DATA EXCERPTS:
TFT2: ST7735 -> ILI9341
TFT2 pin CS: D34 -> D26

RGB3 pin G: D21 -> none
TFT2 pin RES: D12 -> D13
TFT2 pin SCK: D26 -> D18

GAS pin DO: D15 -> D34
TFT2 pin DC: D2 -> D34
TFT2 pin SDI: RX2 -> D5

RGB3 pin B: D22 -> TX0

==

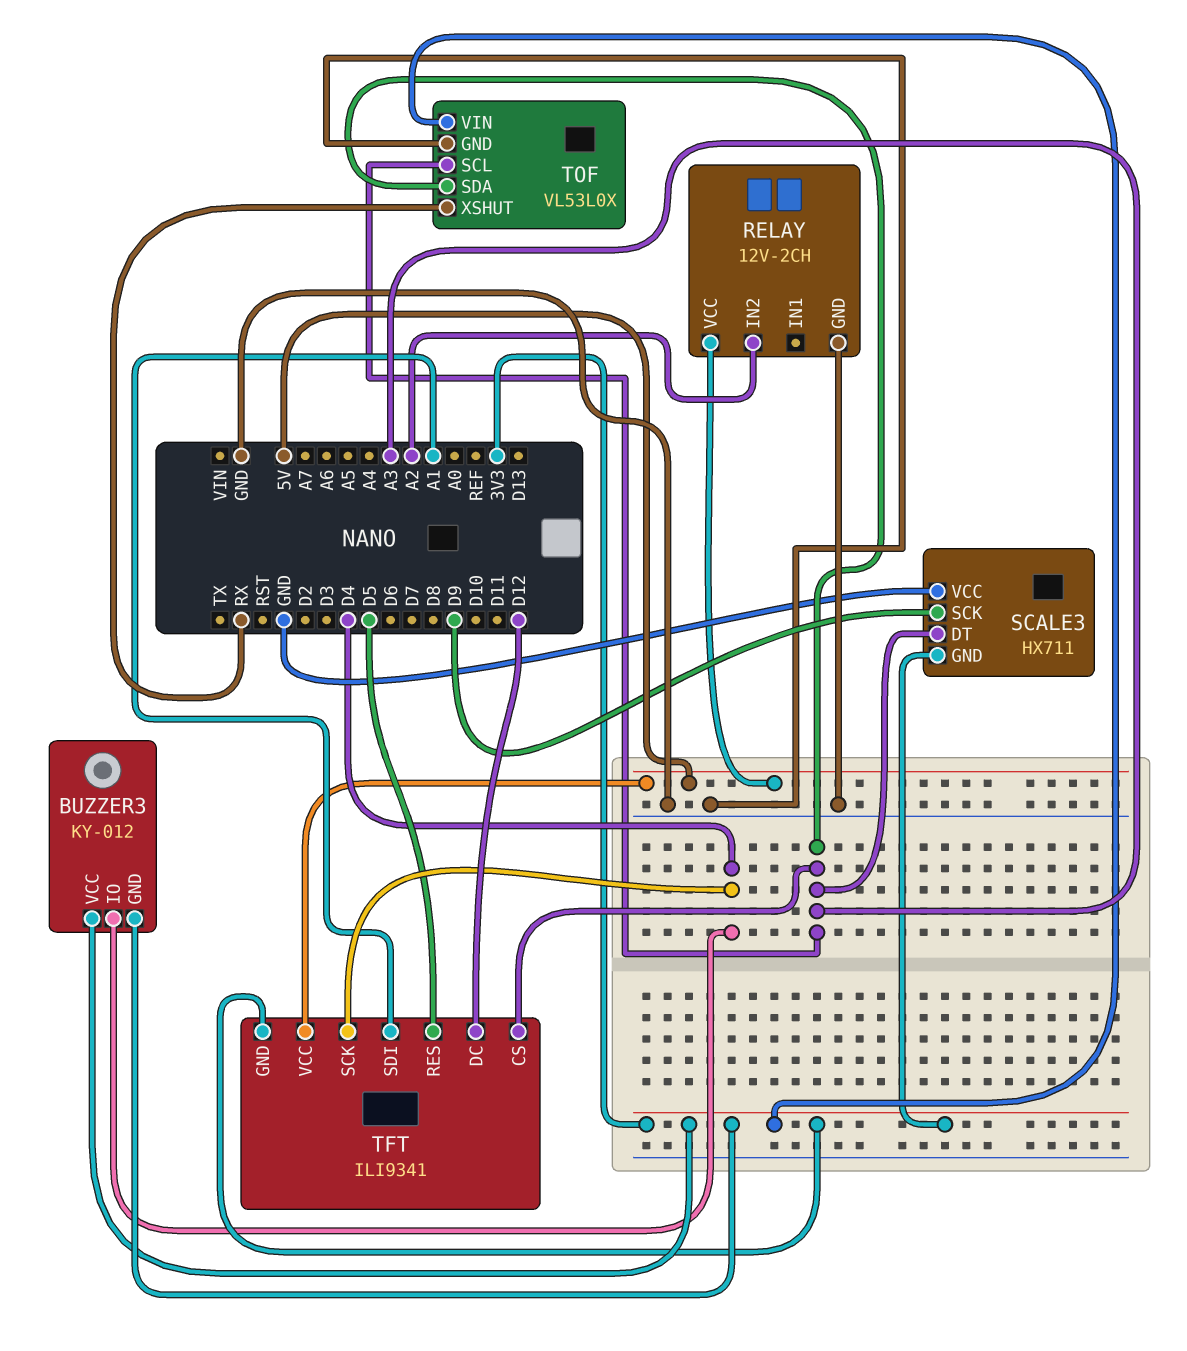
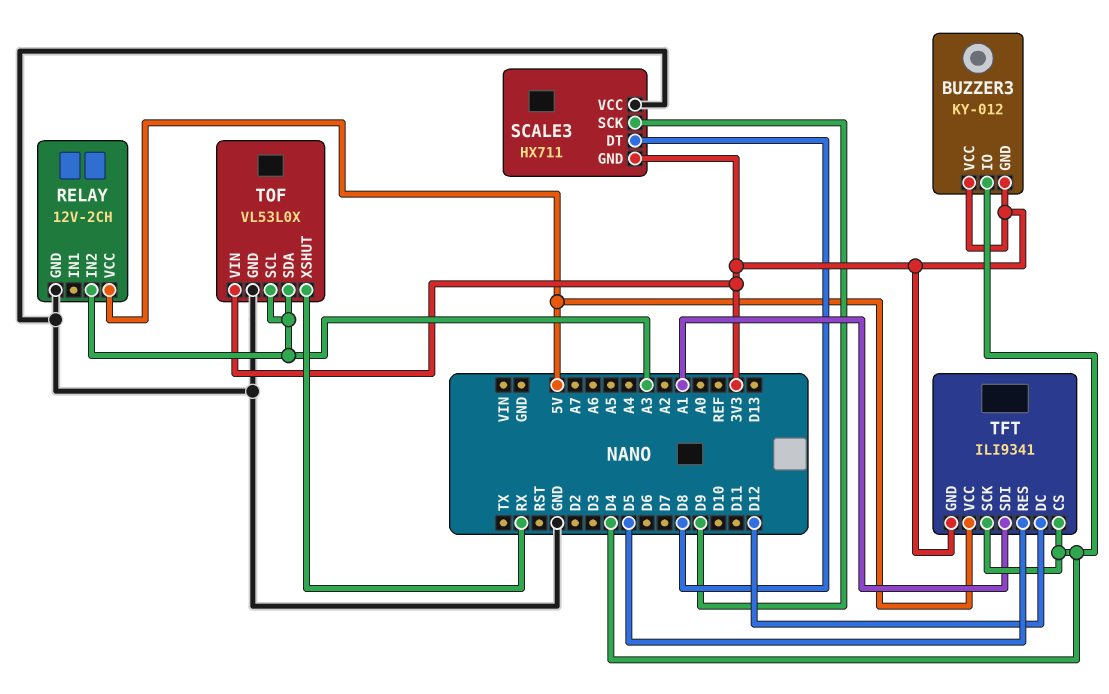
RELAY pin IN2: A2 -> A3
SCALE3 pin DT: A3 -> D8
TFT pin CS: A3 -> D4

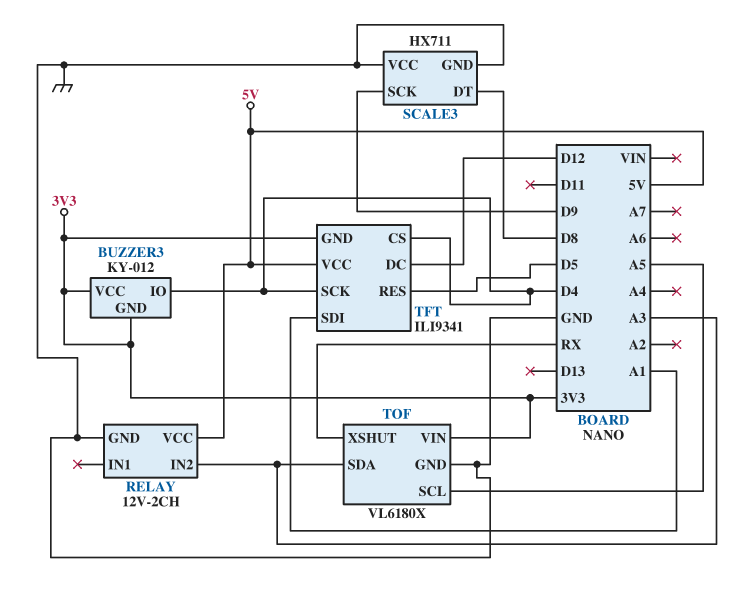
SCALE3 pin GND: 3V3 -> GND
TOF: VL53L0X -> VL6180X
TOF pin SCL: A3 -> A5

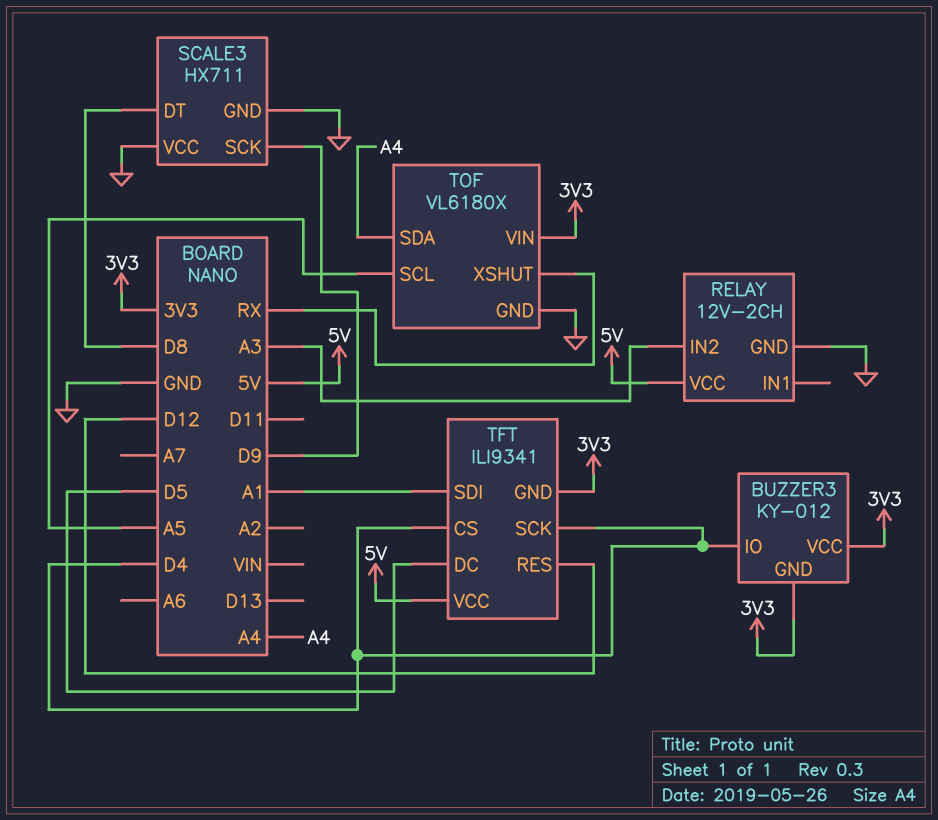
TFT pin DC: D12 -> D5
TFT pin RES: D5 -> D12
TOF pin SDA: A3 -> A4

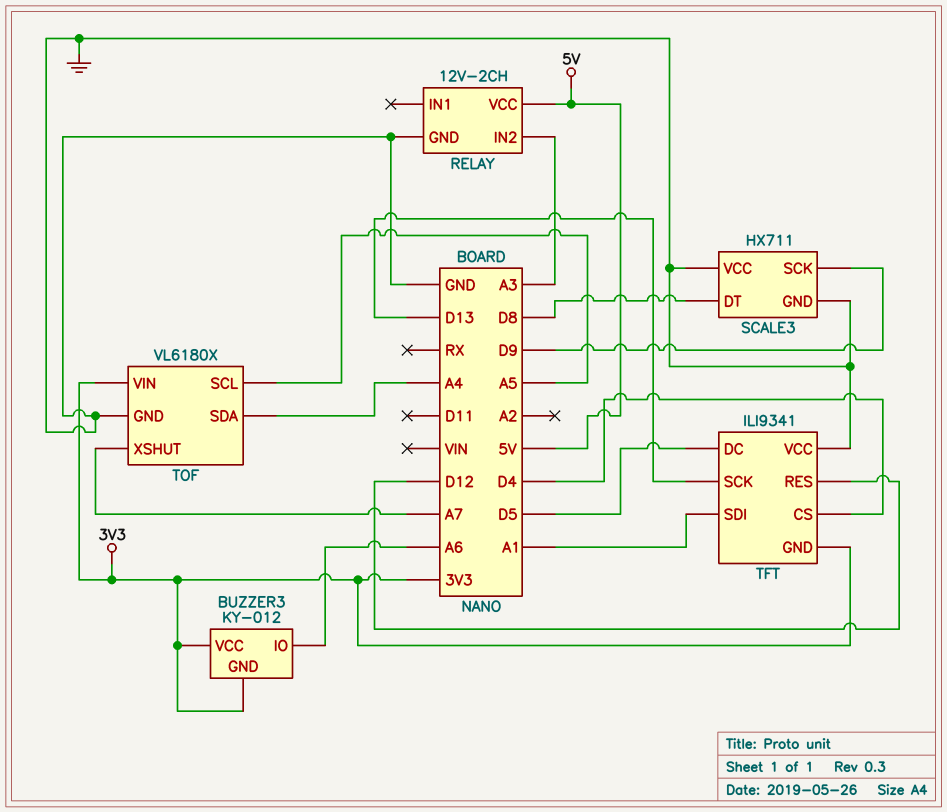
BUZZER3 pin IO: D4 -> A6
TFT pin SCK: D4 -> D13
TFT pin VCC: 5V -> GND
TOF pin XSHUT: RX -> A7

* * *

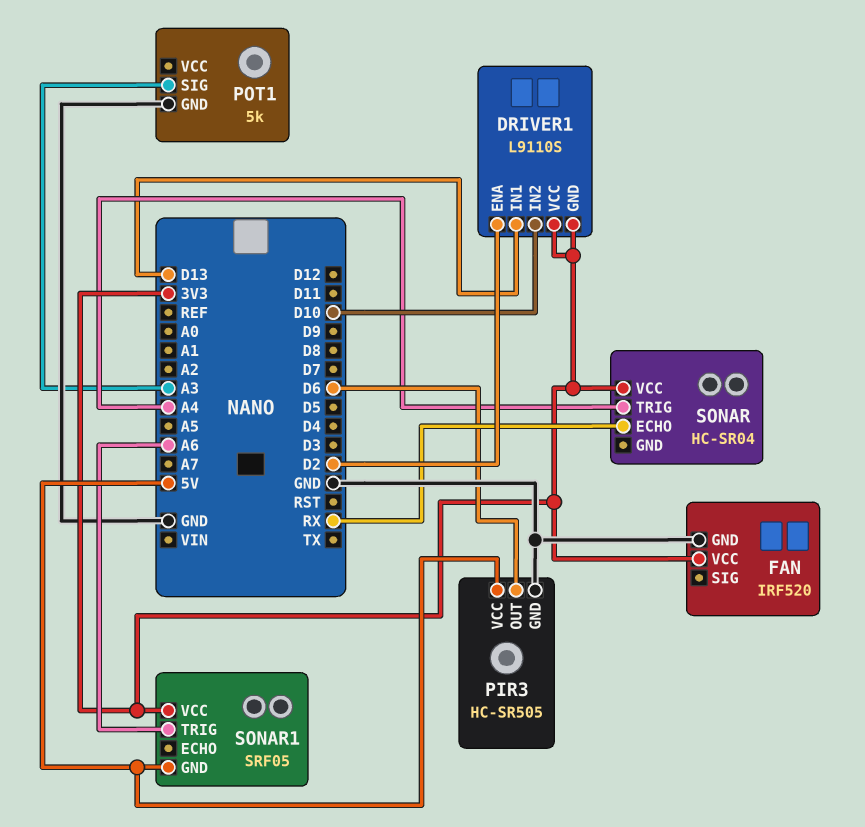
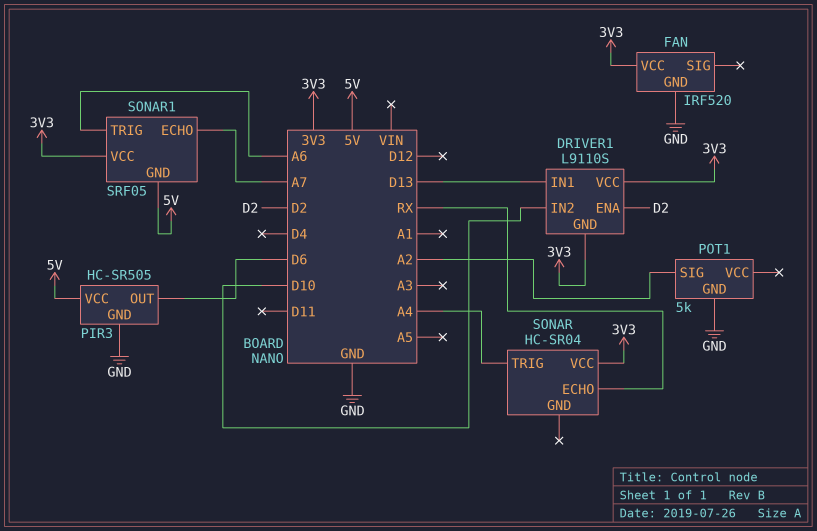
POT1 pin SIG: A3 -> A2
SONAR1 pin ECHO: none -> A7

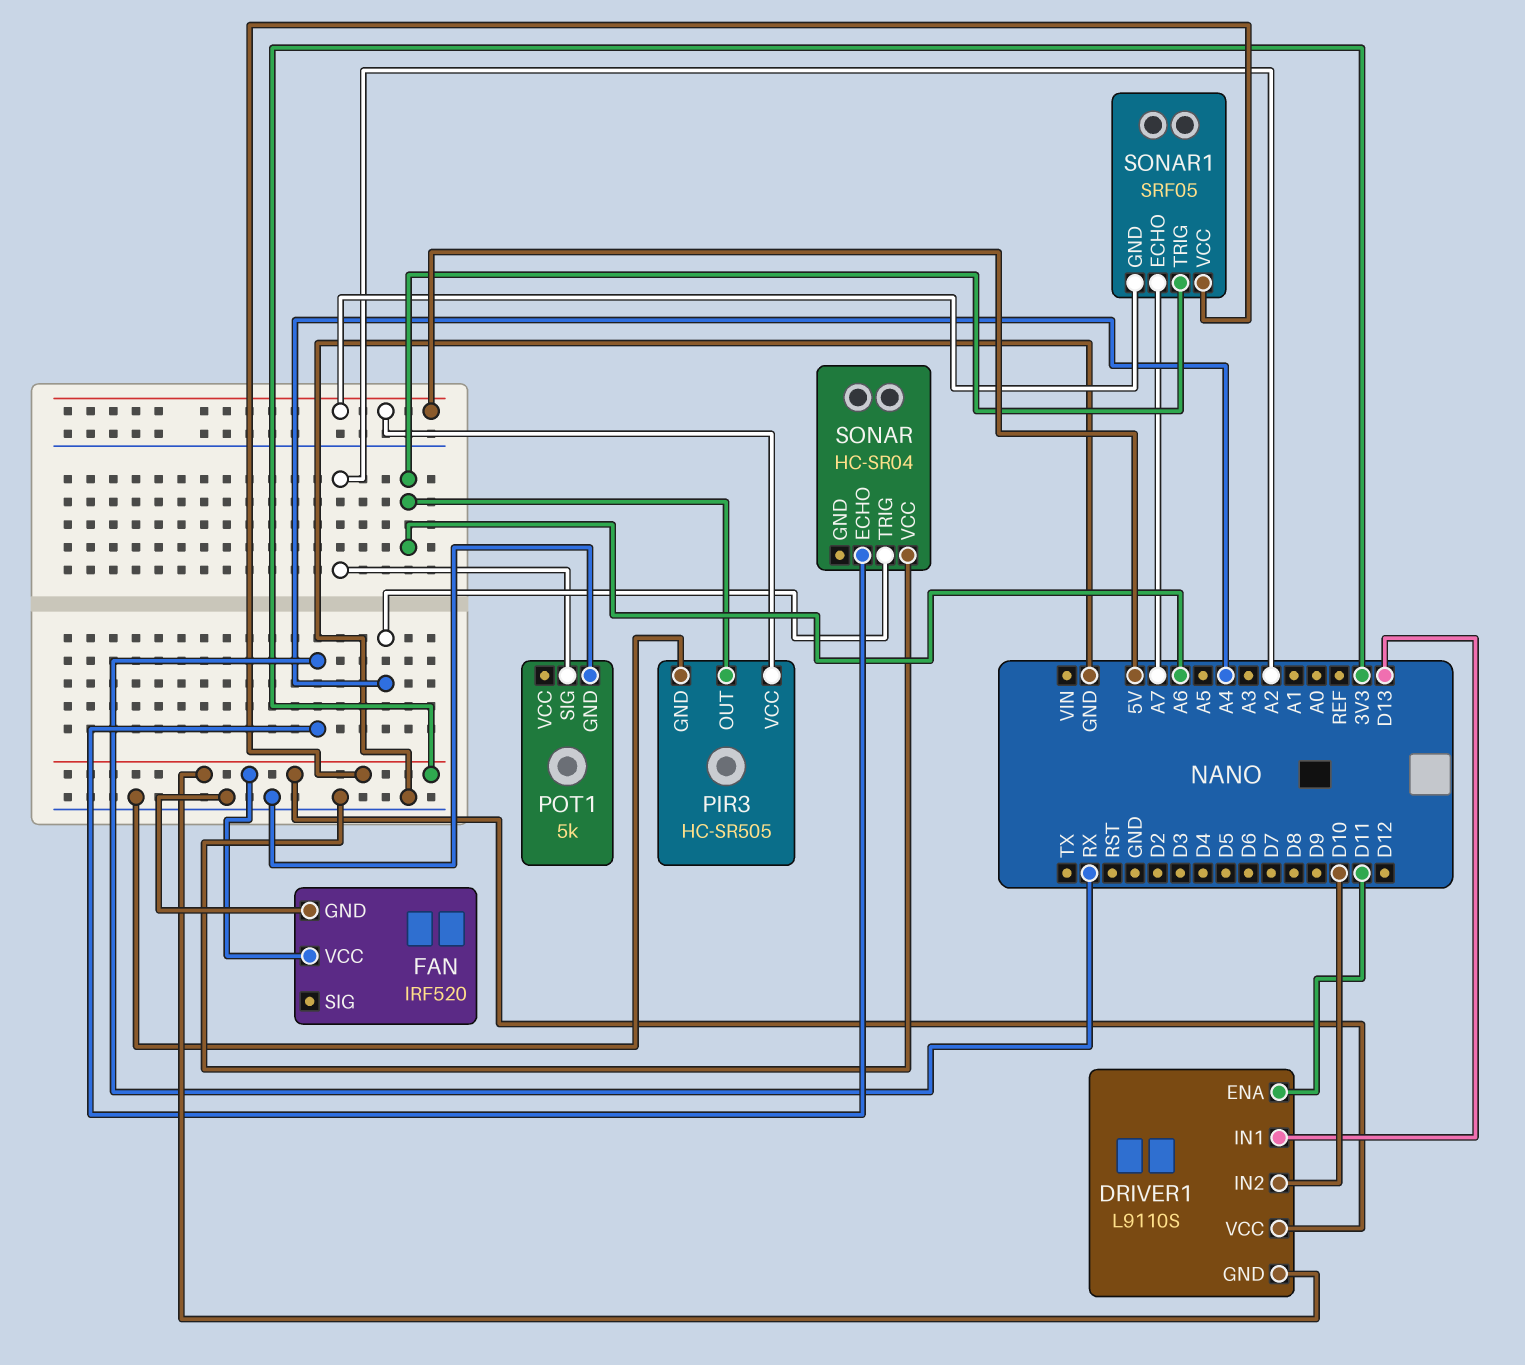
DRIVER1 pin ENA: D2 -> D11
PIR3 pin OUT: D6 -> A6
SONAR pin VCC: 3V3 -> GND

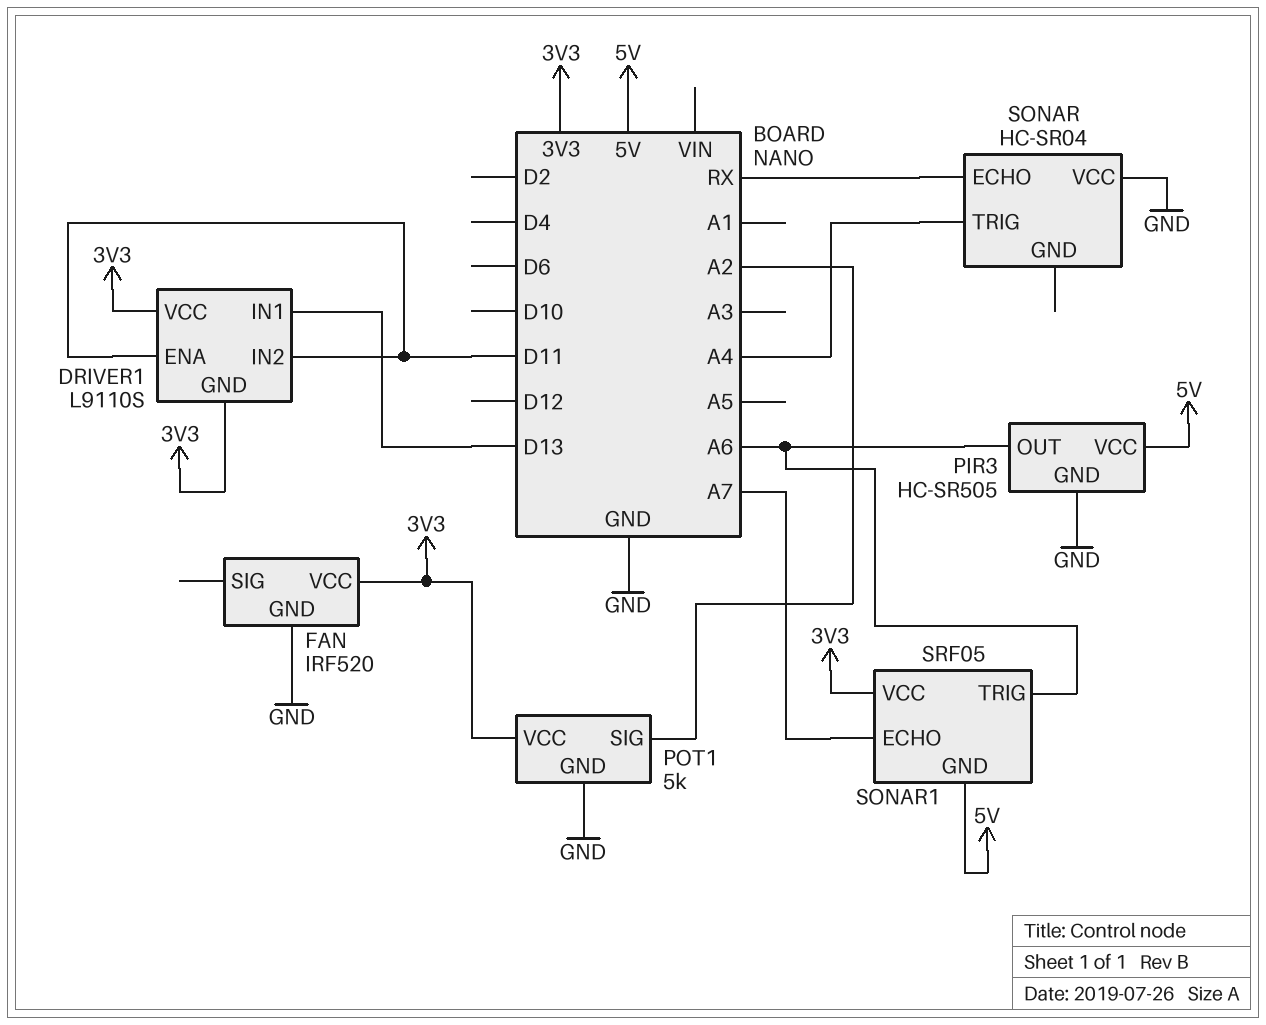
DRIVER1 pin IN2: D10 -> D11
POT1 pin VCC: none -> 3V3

PROBLEM:
All lines in the records above with "none" need to be found and copied.

RESPONSE:
RGB3 pin G: D21 -> none
SONAR1 pin ECHO: none -> A7
POT1 pin VCC: none -> 3V3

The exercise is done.